EXERCISE OBJECTIVE: Print, word for word, only the lines from the one with "pink house: 10 -> 6" down to the last line of the listing below; no pictures.

DATA FOR PROCESSING:
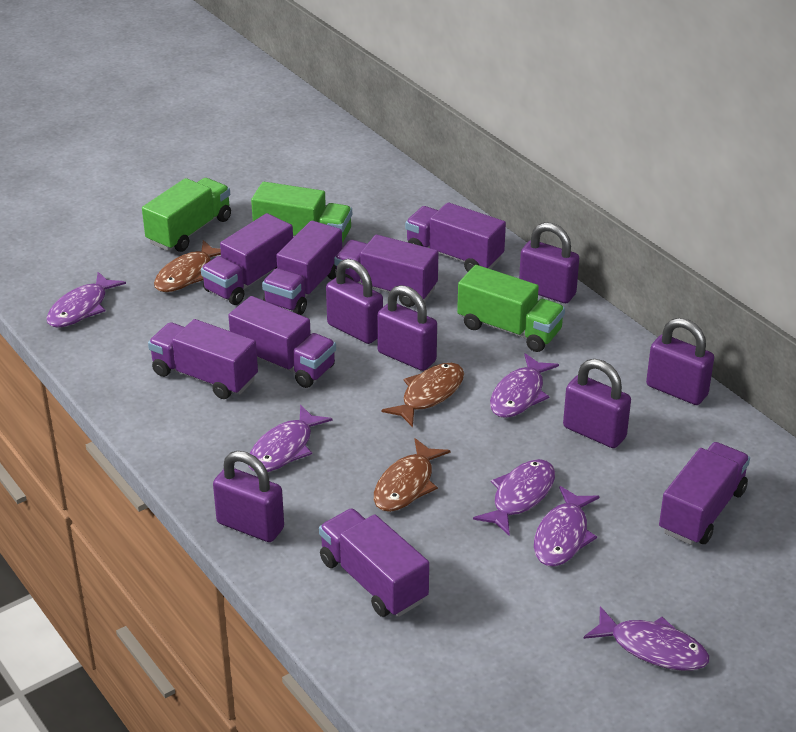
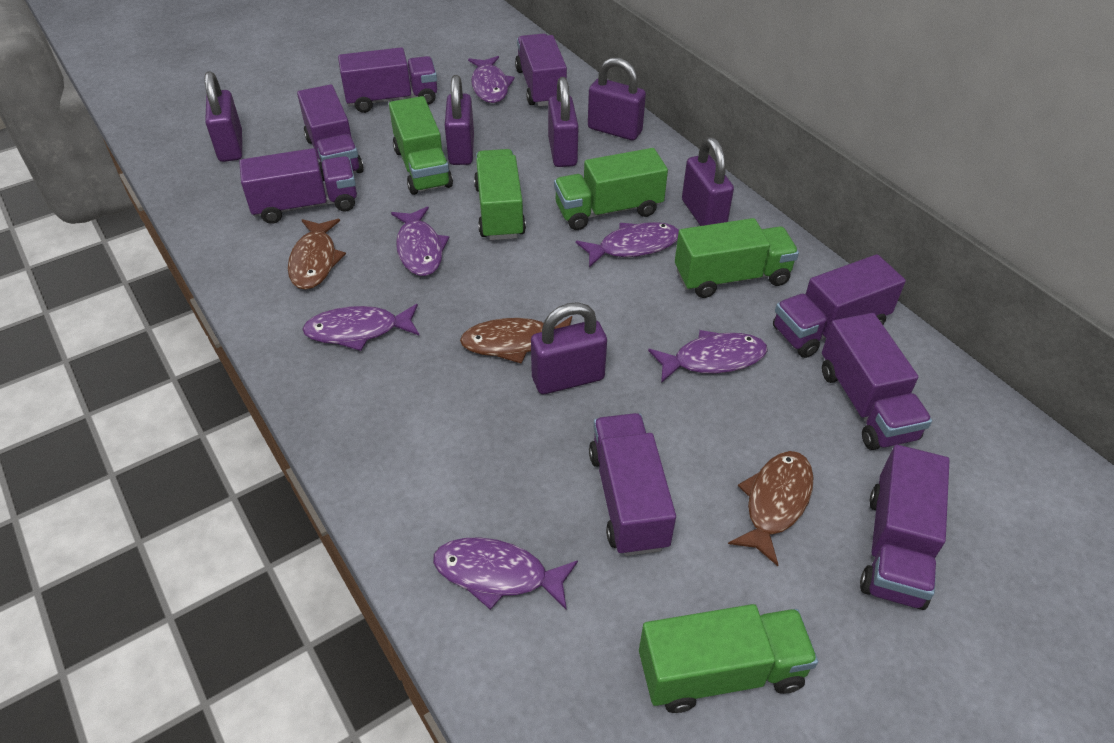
green truck: 3 -> 5

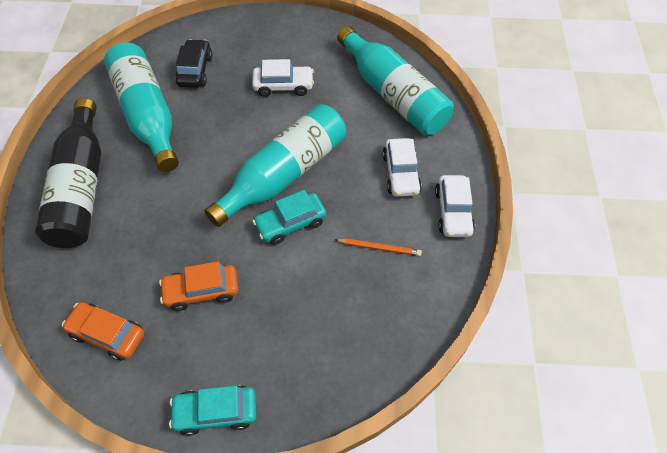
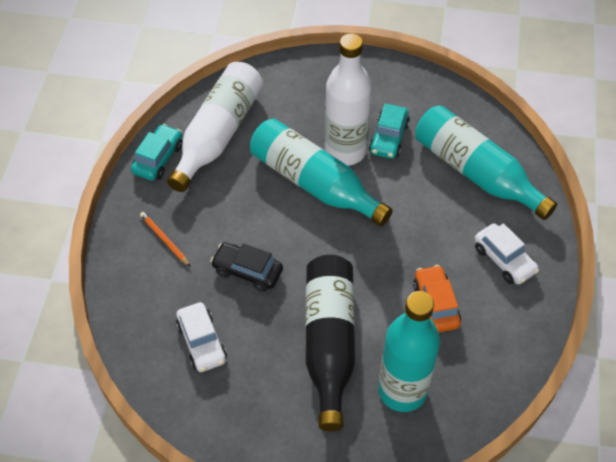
orange car: 2 -> 1
white bottle: 0 -> 2
white car: 3 -> 2

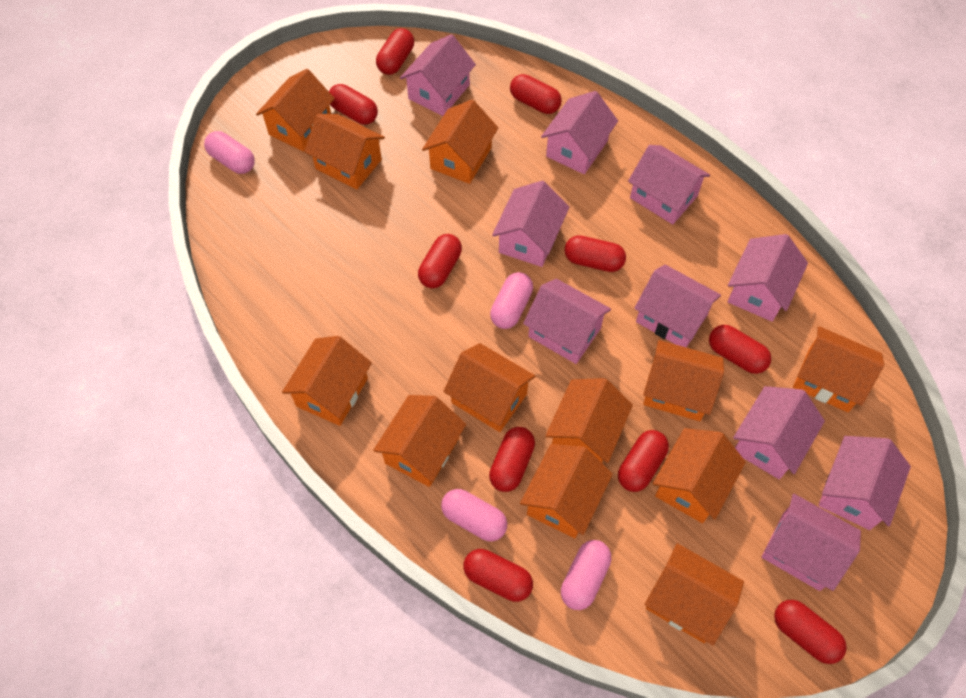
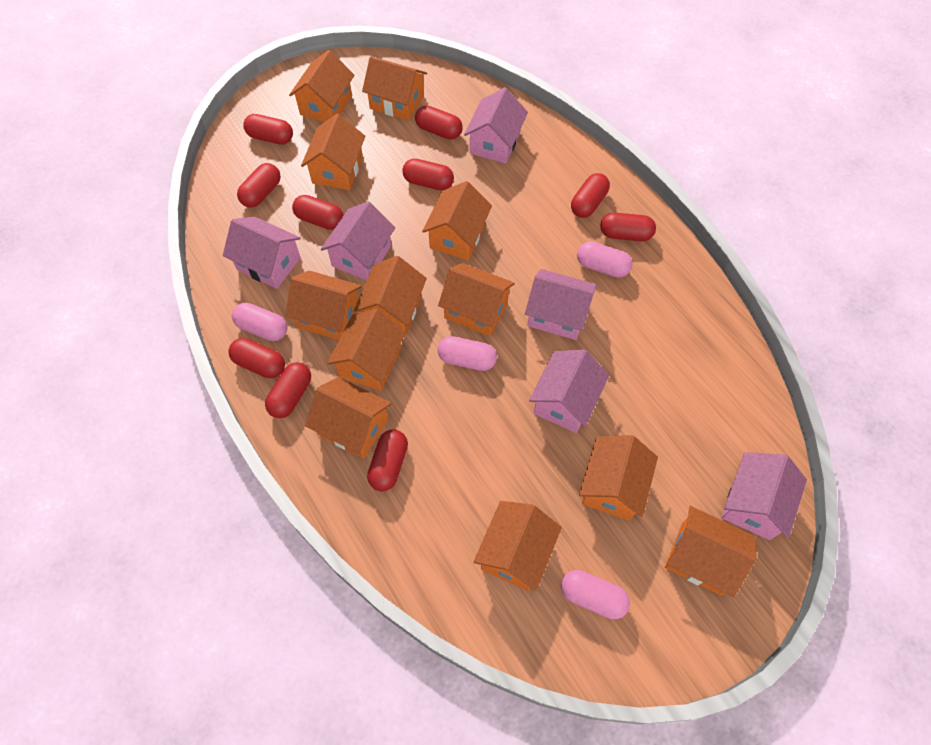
pink house: 10 -> 6

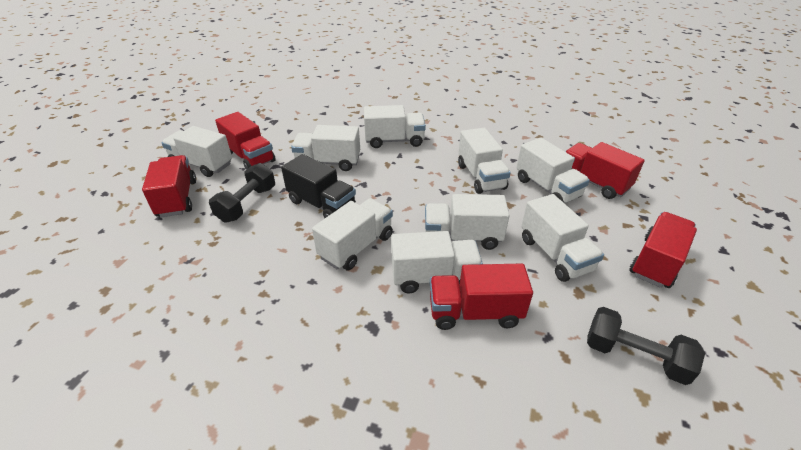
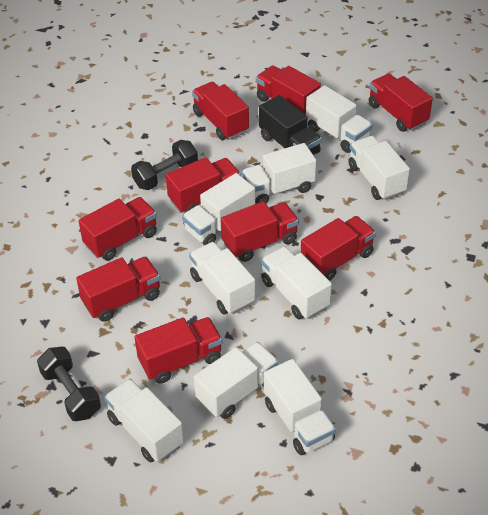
red truck: 5 -> 9

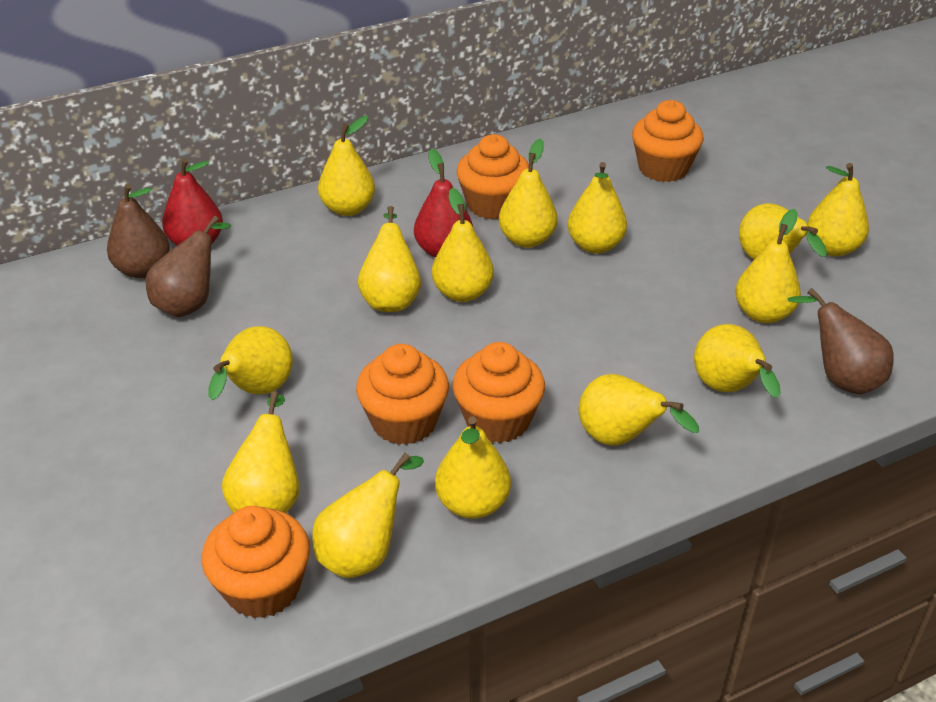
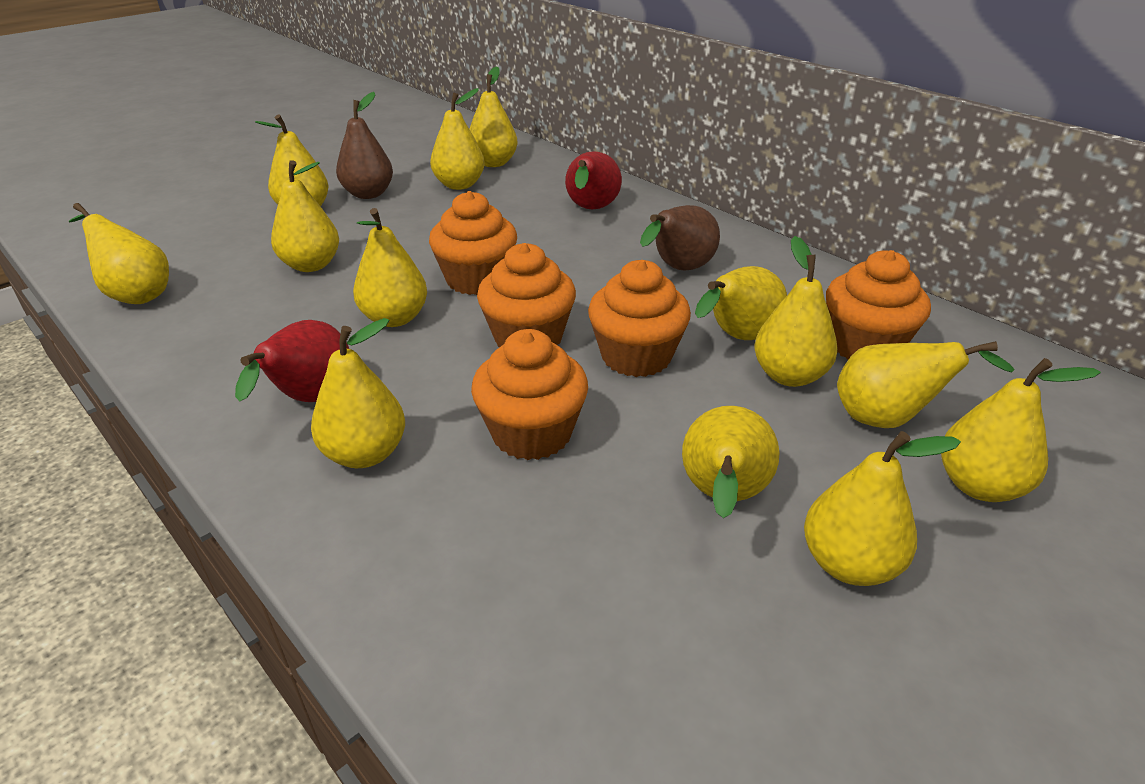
brown pear: 3 -> 2
yellow pear: 14 -> 13

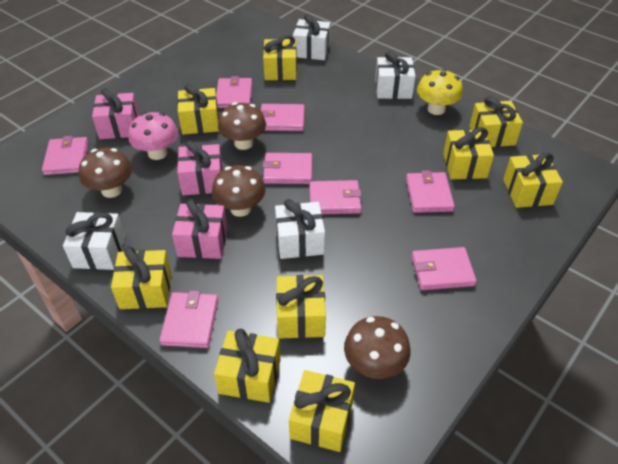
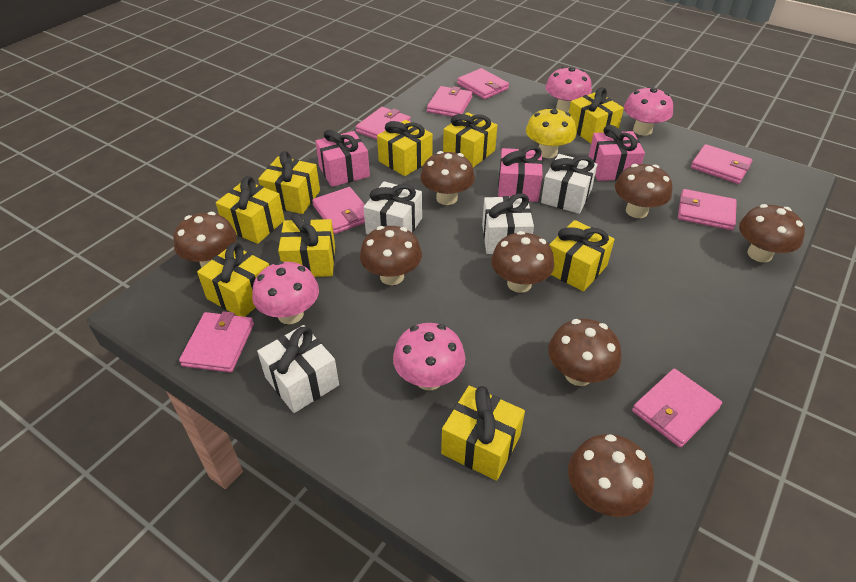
brown mushroom: 4 -> 8
pink mushroom: 1 -> 4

EXERCISE ANSWER:
pink house: 10 -> 6

red truck: 5 -> 9

brown pear: 3 -> 2
yellow pear: 14 -> 13

brown mushroom: 4 -> 8
pink mushroom: 1 -> 4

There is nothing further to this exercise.